Material shown START
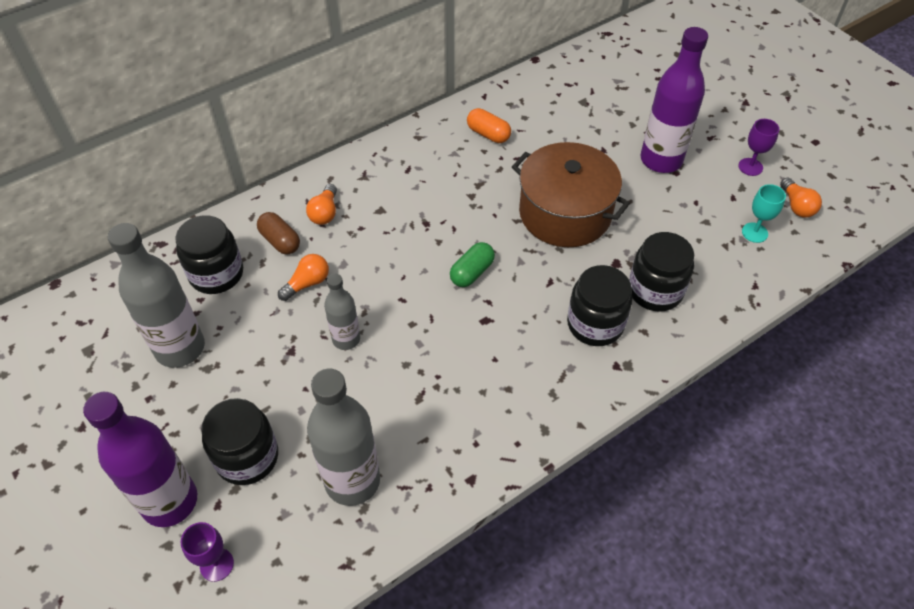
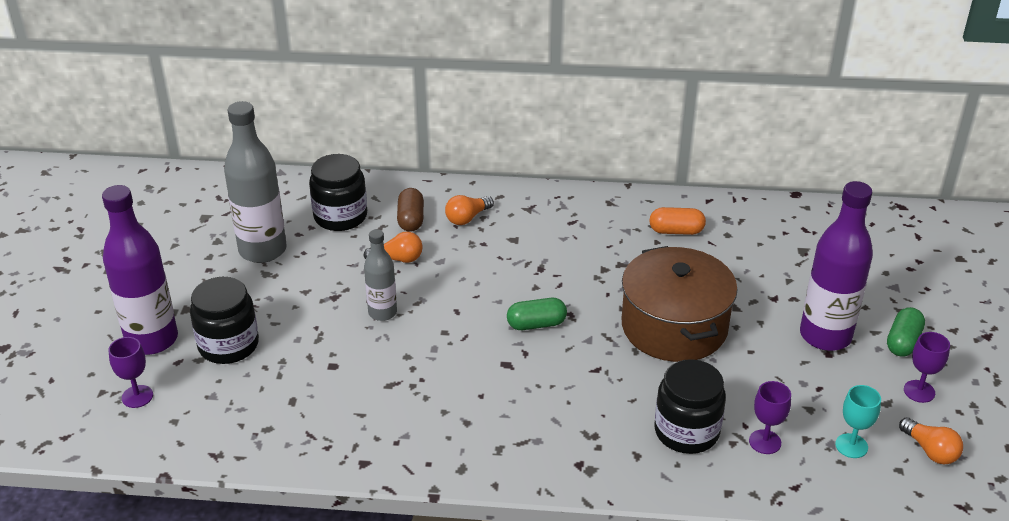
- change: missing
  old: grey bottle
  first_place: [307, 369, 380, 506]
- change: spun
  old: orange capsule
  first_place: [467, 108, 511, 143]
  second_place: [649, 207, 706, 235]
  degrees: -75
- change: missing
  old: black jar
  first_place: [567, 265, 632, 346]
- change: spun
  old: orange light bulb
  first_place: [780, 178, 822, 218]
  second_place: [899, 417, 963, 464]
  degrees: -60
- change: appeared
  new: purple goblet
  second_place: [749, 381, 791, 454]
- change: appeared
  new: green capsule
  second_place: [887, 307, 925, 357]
Material shown END
Where an entry contains an image, skip the image and write out the rest exactly.

- change: missing
  old: grey bottle
  first_place: [307, 369, 380, 506]
- change: spun
  old: orange capsule
  first_place: [467, 108, 511, 143]
  second_place: [649, 207, 706, 235]
  degrees: -75
- change: missing
  old: black jar
  first_place: [567, 265, 632, 346]
- change: spun
  old: orange light bulb
  first_place: [780, 178, 822, 218]
  second_place: [899, 417, 963, 464]
  degrees: -60
- change: appeared
  new: purple goblet
  second_place: [749, 381, 791, 454]
- change: appeared
  new: green capsule
  second_place: [887, 307, 925, 357]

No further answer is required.